• [GOAL OF THE EXERCISE]: In the response, each entry below should appear again exactly as given.

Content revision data
========

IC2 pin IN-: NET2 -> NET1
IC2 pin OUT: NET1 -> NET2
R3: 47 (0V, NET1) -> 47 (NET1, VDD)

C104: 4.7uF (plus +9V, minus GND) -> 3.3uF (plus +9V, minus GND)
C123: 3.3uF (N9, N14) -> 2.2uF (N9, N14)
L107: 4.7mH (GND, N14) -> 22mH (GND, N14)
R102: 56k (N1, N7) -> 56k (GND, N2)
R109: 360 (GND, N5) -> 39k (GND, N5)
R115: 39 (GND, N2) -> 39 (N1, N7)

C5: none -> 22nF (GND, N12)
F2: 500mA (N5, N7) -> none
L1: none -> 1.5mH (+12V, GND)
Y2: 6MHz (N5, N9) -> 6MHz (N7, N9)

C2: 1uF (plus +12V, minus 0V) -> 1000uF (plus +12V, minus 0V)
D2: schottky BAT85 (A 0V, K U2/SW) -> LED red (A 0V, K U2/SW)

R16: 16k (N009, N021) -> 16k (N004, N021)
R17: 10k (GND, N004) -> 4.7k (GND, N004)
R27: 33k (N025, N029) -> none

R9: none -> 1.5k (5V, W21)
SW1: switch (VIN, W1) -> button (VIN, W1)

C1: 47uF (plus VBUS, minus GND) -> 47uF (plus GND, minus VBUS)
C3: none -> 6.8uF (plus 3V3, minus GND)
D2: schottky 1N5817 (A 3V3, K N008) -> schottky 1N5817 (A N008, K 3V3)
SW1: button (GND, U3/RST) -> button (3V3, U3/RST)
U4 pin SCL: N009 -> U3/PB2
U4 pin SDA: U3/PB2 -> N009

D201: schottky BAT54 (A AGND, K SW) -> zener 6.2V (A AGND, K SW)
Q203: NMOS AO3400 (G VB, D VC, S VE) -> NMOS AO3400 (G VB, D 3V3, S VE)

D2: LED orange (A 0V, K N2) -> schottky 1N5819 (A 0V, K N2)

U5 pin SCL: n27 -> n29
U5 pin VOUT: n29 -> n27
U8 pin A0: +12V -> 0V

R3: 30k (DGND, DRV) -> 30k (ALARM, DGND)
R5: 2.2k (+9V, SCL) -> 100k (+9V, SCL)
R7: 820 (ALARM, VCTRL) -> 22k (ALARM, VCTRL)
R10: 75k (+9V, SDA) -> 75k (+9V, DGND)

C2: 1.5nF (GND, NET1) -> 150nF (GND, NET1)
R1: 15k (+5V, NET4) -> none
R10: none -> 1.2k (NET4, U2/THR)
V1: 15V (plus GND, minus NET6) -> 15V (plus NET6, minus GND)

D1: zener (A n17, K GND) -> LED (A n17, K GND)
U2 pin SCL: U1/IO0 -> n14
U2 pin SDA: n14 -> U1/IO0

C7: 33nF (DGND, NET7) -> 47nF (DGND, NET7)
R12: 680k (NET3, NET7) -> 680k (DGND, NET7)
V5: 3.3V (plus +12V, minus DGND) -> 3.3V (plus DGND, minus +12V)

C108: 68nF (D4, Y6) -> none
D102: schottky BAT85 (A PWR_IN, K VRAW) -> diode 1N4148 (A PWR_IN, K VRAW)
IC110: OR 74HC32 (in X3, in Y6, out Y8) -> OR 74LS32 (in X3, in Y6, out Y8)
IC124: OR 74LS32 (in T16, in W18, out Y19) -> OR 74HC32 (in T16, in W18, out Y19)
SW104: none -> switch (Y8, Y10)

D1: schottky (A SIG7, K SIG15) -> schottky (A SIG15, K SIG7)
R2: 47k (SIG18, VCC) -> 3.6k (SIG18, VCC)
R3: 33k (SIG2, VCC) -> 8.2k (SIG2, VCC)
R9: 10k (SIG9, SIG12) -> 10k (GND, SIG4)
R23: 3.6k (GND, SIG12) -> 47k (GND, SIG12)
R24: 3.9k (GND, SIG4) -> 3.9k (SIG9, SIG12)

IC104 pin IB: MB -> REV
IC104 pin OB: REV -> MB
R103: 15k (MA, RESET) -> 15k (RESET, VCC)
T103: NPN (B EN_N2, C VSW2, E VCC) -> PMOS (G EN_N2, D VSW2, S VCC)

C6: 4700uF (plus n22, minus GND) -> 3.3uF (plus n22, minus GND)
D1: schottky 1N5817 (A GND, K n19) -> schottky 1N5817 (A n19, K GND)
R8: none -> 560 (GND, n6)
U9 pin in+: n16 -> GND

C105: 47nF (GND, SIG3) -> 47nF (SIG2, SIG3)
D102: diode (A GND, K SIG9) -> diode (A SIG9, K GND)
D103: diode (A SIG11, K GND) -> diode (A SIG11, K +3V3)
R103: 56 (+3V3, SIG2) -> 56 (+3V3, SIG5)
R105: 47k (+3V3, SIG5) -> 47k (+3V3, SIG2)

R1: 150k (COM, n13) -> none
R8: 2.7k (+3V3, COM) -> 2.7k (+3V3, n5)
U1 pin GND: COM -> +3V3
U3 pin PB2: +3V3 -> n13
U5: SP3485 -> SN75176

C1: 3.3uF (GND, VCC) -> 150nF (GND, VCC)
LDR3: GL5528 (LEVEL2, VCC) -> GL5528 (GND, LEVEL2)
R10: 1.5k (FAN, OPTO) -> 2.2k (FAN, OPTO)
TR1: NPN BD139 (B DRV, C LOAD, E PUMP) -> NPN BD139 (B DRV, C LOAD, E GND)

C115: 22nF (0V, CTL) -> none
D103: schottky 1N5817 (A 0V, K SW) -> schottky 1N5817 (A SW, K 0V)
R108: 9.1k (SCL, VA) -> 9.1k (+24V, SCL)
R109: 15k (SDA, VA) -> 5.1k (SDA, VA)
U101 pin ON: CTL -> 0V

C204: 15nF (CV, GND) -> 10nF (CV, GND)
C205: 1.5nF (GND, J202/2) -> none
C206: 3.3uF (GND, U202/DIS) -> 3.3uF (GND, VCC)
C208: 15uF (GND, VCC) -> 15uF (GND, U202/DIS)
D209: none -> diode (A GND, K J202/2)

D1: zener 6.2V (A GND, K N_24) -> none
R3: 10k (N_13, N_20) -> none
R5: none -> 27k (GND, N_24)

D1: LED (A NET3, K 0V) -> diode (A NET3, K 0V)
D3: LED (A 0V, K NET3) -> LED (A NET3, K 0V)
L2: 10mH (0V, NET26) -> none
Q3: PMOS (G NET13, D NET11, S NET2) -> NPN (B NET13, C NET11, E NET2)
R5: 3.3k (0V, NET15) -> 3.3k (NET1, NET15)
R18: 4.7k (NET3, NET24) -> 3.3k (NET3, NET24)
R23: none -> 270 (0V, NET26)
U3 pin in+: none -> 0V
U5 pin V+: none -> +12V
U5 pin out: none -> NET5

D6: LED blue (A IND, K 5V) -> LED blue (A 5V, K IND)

========

• [TASK OUTPUT]:
IC2 pin IN-: NET2 -> NET1
IC2 pin OUT: NET1 -> NET2
R3: 47 (0V, NET1) -> 47 (NET1, VDD)

C104: 4.7uF (plus +9V, minus GND) -> 3.3uF (plus +9V, minus GND)
C123: 3.3uF (N9, N14) -> 2.2uF (N9, N14)
L107: 4.7mH (GND, N14) -> 22mH (GND, N14)
R102: 56k (N1, N7) -> 56k (GND, N2)
R109: 360 (GND, N5) -> 39k (GND, N5)
R115: 39 (GND, N2) -> 39 (N1, N7)

C5: none -> 22nF (GND, N12)
F2: 500mA (N5, N7) -> none
L1: none -> 1.5mH (+12V, GND)
Y2: 6MHz (N5, N9) -> 6MHz (N7, N9)

C2: 1uF (plus +12V, minus 0V) -> 1000uF (plus +12V, minus 0V)
D2: schottky BAT85 (A 0V, K U2/SW) -> LED red (A 0V, K U2/SW)

R16: 16k (N009, N021) -> 16k (N004, N021)
R17: 10k (GND, N004) -> 4.7k (GND, N004)
R27: 33k (N025, N029) -> none

R9: none -> 1.5k (5V, W21)
SW1: switch (VIN, W1) -> button (VIN, W1)

C1: 47uF (plus VBUS, minus GND) -> 47uF (plus GND, minus VBUS)
C3: none -> 6.8uF (plus 3V3, minus GND)
D2: schottky 1N5817 (A 3V3, K N008) -> schottky 1N5817 (A N008, K 3V3)
SW1: button (GND, U3/RST) -> button (3V3, U3/RST)
U4 pin SCL: N009 -> U3/PB2
U4 pin SDA: U3/PB2 -> N009

D201: schottky BAT54 (A AGND, K SW) -> zener 6.2V (A AGND, K SW)
Q203: NMOS AO3400 (G VB, D VC, S VE) -> NMOS AO3400 (G VB, D 3V3, S VE)

D2: LED orange (A 0V, K N2) -> schottky 1N5819 (A 0V, K N2)

U5 pin SCL: n27 -> n29
U5 pin VOUT: n29 -> n27
U8 pin A0: +12V -> 0V

R3: 30k (DGND, DRV) -> 30k (ALARM, DGND)
R5: 2.2k (+9V, SCL) -> 100k (+9V, SCL)
R7: 820 (ALARM, VCTRL) -> 22k (ALARM, VCTRL)
R10: 75k (+9V, SDA) -> 75k (+9V, DGND)

C2: 1.5nF (GND, NET1) -> 150nF (GND, NET1)
R1: 15k (+5V, NET4) -> none
R10: none -> 1.2k (NET4, U2/THR)
V1: 15V (plus GND, minus NET6) -> 15V (plus NET6, minus GND)

D1: zener (A n17, K GND) -> LED (A n17, K GND)
U2 pin SCL: U1/IO0 -> n14
U2 pin SDA: n14 -> U1/IO0

C7: 33nF (DGND, NET7) -> 47nF (DGND, NET7)
R12: 680k (NET3, NET7) -> 680k (DGND, NET7)
V5: 3.3V (plus +12V, minus DGND) -> 3.3V (plus DGND, minus +12V)

C108: 68nF (D4, Y6) -> none
D102: schottky BAT85 (A PWR_IN, K VRAW) -> diode 1N4148 (A PWR_IN, K VRAW)
IC110: OR 74HC32 (in X3, in Y6, out Y8) -> OR 74LS32 (in X3, in Y6, out Y8)
IC124: OR 74LS32 (in T16, in W18, out Y19) -> OR 74HC32 (in T16, in W18, out Y19)
SW104: none -> switch (Y8, Y10)

D1: schottky (A SIG7, K SIG15) -> schottky (A SIG15, K SIG7)
R2: 47k (SIG18, VCC) -> 3.6k (SIG18, VCC)
R3: 33k (SIG2, VCC) -> 8.2k (SIG2, VCC)
R9: 10k (SIG9, SIG12) -> 10k (GND, SIG4)
R23: 3.6k (GND, SIG12) -> 47k (GND, SIG12)
R24: 3.9k (GND, SIG4) -> 3.9k (SIG9, SIG12)

IC104 pin IB: MB -> REV
IC104 pin OB: REV -> MB
R103: 15k (MA, RESET) -> 15k (RESET, VCC)
T103: NPN (B EN_N2, C VSW2, E VCC) -> PMOS (G EN_N2, D VSW2, S VCC)

C6: 4700uF (plus n22, minus GND) -> 3.3uF (plus n22, minus GND)
D1: schottky 1N5817 (A GND, K n19) -> schottky 1N5817 (A n19, K GND)
R8: none -> 560 (GND, n6)
U9 pin in+: n16 -> GND

C105: 47nF (GND, SIG3) -> 47nF (SIG2, SIG3)
D102: diode (A GND, K SIG9) -> diode (A SIG9, K GND)
D103: diode (A SIG11, K GND) -> diode (A SIG11, K +3V3)
R103: 56 (+3V3, SIG2) -> 56 (+3V3, SIG5)
R105: 47k (+3V3, SIG5) -> 47k (+3V3, SIG2)

R1: 150k (COM, n13) -> none
R8: 2.7k (+3V3, COM) -> 2.7k (+3V3, n5)
U1 pin GND: COM -> +3V3
U3 pin PB2: +3V3 -> n13
U5: SP3485 -> SN75176

C1: 3.3uF (GND, VCC) -> 150nF (GND, VCC)
LDR3: GL5528 (LEVEL2, VCC) -> GL5528 (GND, LEVEL2)
R10: 1.5k (FAN, OPTO) -> 2.2k (FAN, OPTO)
TR1: NPN BD139 (B DRV, C LOAD, E PUMP) -> NPN BD139 (B DRV, C LOAD, E GND)

C115: 22nF (0V, CTL) -> none
D103: schottky 1N5817 (A 0V, K SW) -> schottky 1N5817 (A SW, K 0V)
R108: 9.1k (SCL, VA) -> 9.1k (+24V, SCL)
R109: 15k (SDA, VA) -> 5.1k (SDA, VA)
U101 pin ON: CTL -> 0V

C204: 15nF (CV, GND) -> 10nF (CV, GND)
C205: 1.5nF (GND, J202/2) -> none
C206: 3.3uF (GND, U202/DIS) -> 3.3uF (GND, VCC)
C208: 15uF (GND, VCC) -> 15uF (GND, U202/DIS)
D209: none -> diode (A GND, K J202/2)

D1: zener 6.2V (A GND, K N_24) -> none
R3: 10k (N_13, N_20) -> none
R5: none -> 27k (GND, N_24)

D1: LED (A NET3, K 0V) -> diode (A NET3, K 0V)
D3: LED (A 0V, K NET3) -> LED (A NET3, K 0V)
L2: 10mH (0V, NET26) -> none
Q3: PMOS (G NET13, D NET11, S NET2) -> NPN (B NET13, C NET11, E NET2)
R5: 3.3k (0V, NET15) -> 3.3k (NET1, NET15)
R18: 4.7k (NET3, NET24) -> 3.3k (NET3, NET24)
R23: none -> 270 (0V, NET26)
U3 pin in+: none -> 0V
U5 pin V+: none -> +12V
U5 pin out: none -> NET5

D6: LED blue (A IND, K 5V) -> LED blue (A 5V, K IND)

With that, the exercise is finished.